▸ Task instructions
Copy every line of text from the records below word for word, leaving the pictures out of your answer.

§

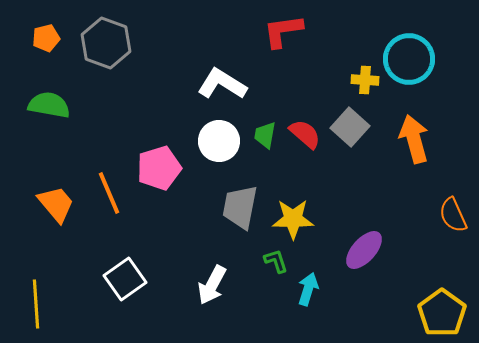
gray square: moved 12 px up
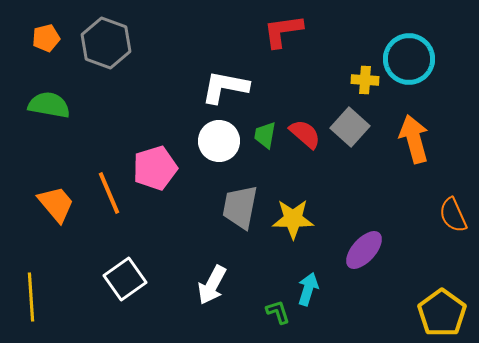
white L-shape: moved 3 px right, 3 px down; rotated 21 degrees counterclockwise
pink pentagon: moved 4 px left
green L-shape: moved 2 px right, 51 px down
yellow line: moved 5 px left, 7 px up
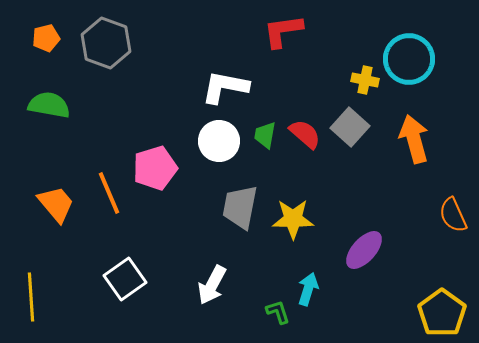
yellow cross: rotated 8 degrees clockwise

§

▸ Solved problem
gray square: moved 12 px up
white L-shape: moved 3 px right, 3 px down; rotated 21 degrees counterclockwise
pink pentagon: moved 4 px left
green L-shape: moved 2 px right, 51 px down
yellow line: moved 5 px left, 7 px up
yellow cross: rotated 8 degrees clockwise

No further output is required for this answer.